TASK PROMPT:
With pictures omitted, transcribe exactly the lines from the one containing "turquoise mushroom: [111,246,188,320]" to the end of the records below.

INPUT:
╔══

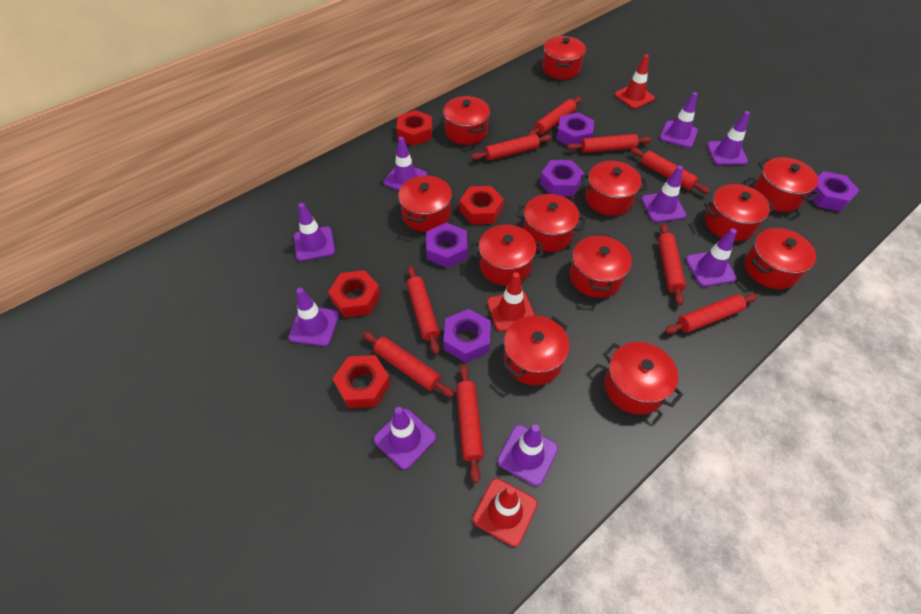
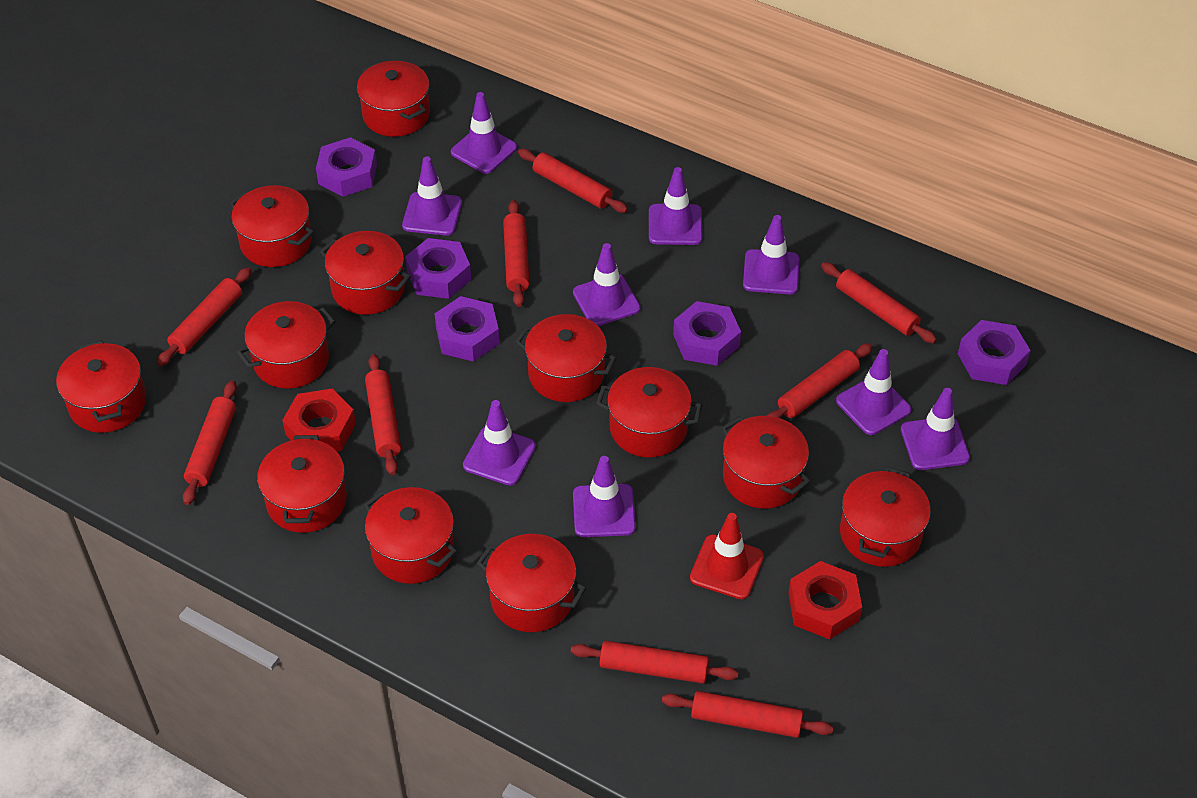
red nut: [328,270,381,318] [333,355,391,408] [396,110,432,146] [460,186,504,225] = 4 -> [282,389,356,451] [789,561,862,640] = 2
red traffic cone: [473,478,537,547] [487,272,535,332] [615,55,655,109] = 3 -> [690,513,764,599] = 1

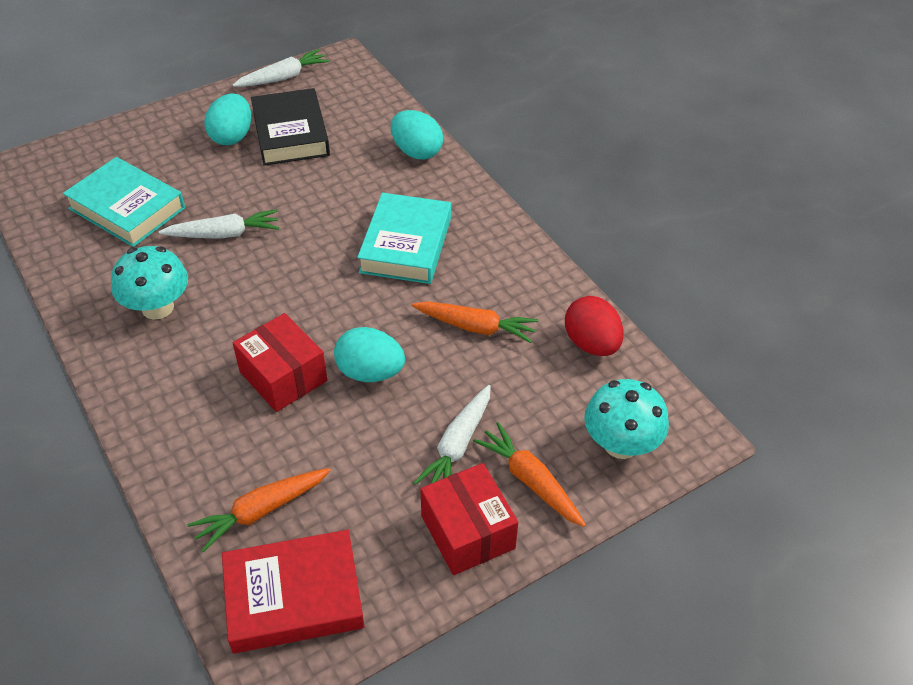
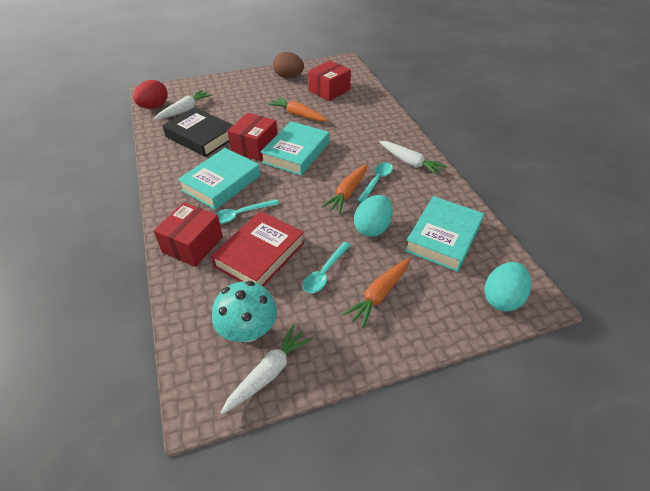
brown egg: none = 0 -> [273,52,304,78] = 1
red box: [233,313,327,412] [420,463,518,575] = 2 -> [154,202,223,267] [227,113,277,161] [308,61,351,101] = 3
turquoise book: [63,157,185,247] [357,193,451,284] = 2 -> [178,148,261,210] [260,121,329,176] [405,196,484,272] = 3
turquoise egg: [204,93,251,145] [334,327,405,382] [391,110,443,160] = 3 -> [354,195,393,237] [484,262,531,311] = 2
turquoise mushroom: [111,246,188,320] [584,379,669,459] = 2 -> [212,281,277,342] = 1
turquoise spoon: none = 0 -> [214,199,279,224] [303,242,351,293] [357,163,393,203] = 3

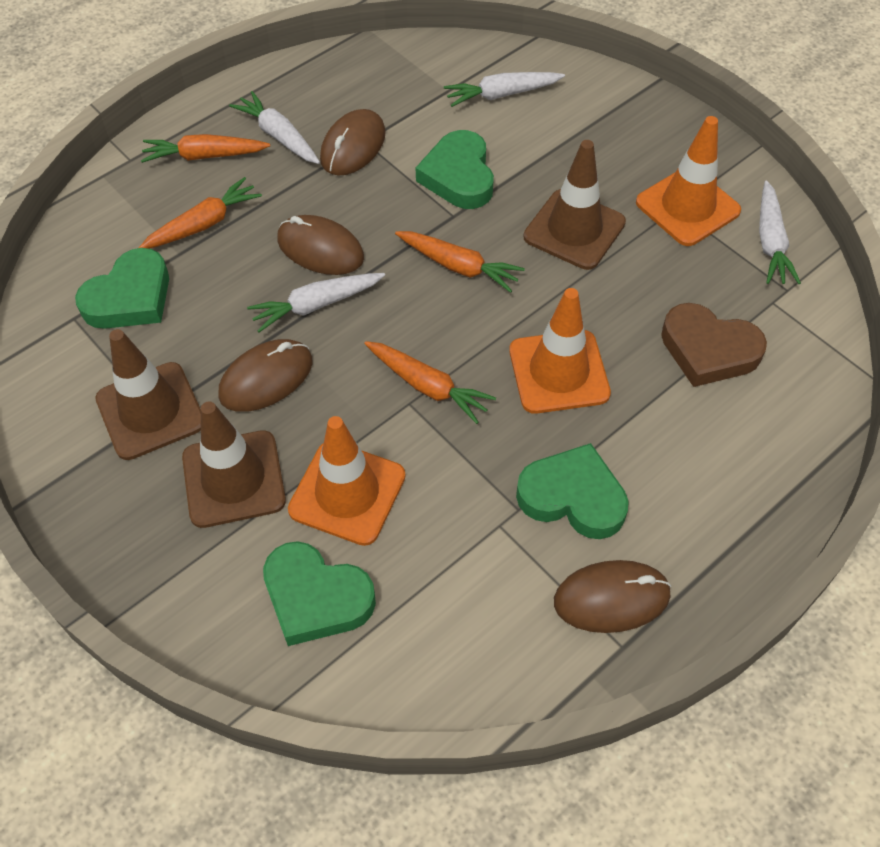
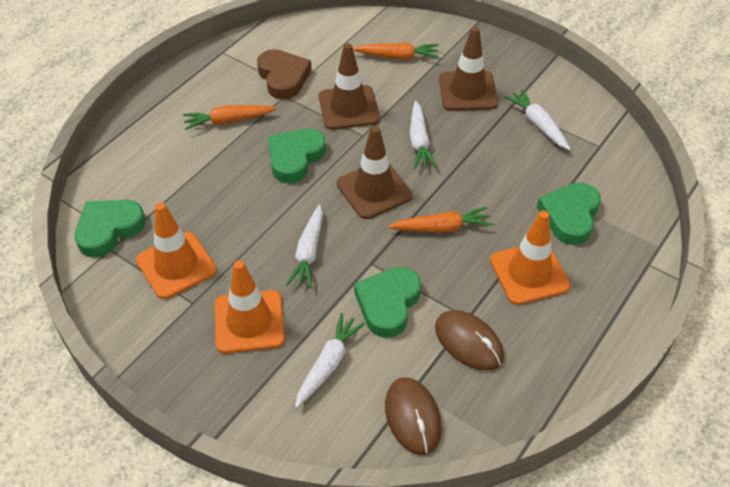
brown mouse: [218,339,312,412] [277,215,364,275] [320,109,386,176] [554,560,671,633] = 4 -> [385,377,442,455] [435,310,504,371] = 2
orange carrot: [139,177,262,249] [141,134,270,163] [364,341,496,424] [395,231,525,293] = 4 -> [183,105,277,130] [353,43,439,59] [388,207,493,233] = 3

╚══

ANSWER TO THE EXERCISE:
turquoise mushroom: [111,246,188,320] [584,379,669,459] = 2 -> [212,281,277,342] = 1
turquoise spoon: none = 0 -> [214,199,279,224] [303,242,351,293] [357,163,393,203] = 3

brown mouse: [218,339,312,412] [277,215,364,275] [320,109,386,176] [554,560,671,633] = 4 -> [385,377,442,455] [435,310,504,371] = 2
orange carrot: [139,177,262,249] [141,134,270,163] [364,341,496,424] [395,231,525,293] = 4 -> [183,105,277,130] [353,43,439,59] [388,207,493,233] = 3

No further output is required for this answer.